* Problem to solve:
Look for the line with "(561, 285) = (715, 197): black tape -> none"; please transcribe it and every later line in the entries exactly, up to the end, leaving pictures out.

Input data: Begin

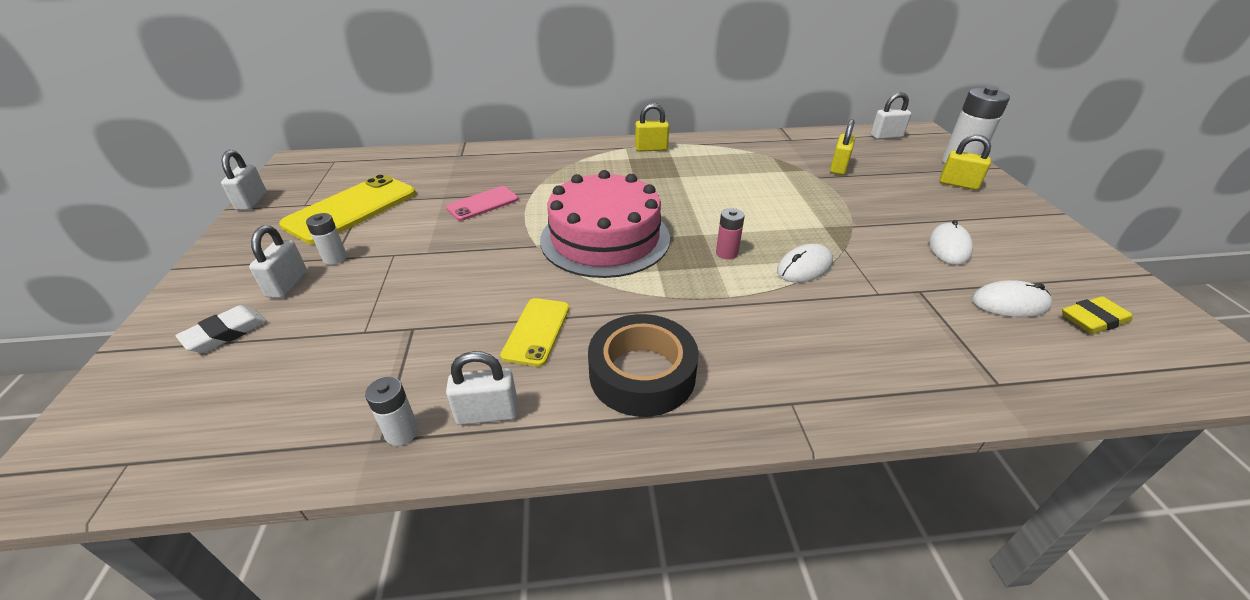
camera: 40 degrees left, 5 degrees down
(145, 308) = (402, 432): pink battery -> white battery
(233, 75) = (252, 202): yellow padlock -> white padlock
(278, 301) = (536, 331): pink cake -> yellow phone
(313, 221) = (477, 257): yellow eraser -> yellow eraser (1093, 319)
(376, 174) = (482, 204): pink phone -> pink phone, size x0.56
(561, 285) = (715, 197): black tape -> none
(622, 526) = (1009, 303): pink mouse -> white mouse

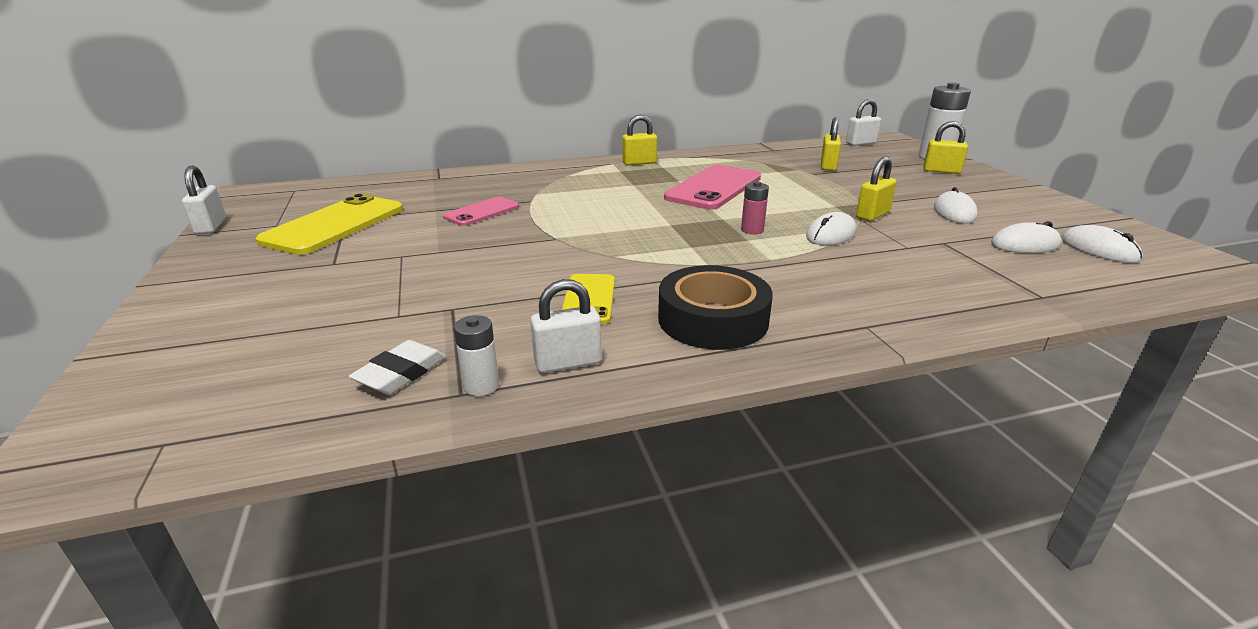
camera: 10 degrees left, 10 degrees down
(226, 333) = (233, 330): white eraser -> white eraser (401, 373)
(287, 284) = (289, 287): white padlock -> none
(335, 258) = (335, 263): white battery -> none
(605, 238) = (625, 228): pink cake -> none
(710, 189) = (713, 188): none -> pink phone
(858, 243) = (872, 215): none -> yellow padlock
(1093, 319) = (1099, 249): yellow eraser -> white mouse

Input data: End

* Your solution:
(561, 285) = (715, 197): black tape -> none
(622, 526) = (1009, 303): pink mouse -> white mouse

camera: 10 degrees left, 10 degrees down
(226, 333) = (233, 330): white eraser -> white eraser (401, 373)
(287, 284) = (289, 287): white padlock -> none
(335, 258) = (335, 263): white battery -> none
(605, 238) = (625, 228): pink cake -> none
(710, 189) = (713, 188): none -> pink phone
(858, 243) = (872, 215): none -> yellow padlock
(1093, 319) = (1099, 249): yellow eraser -> white mouse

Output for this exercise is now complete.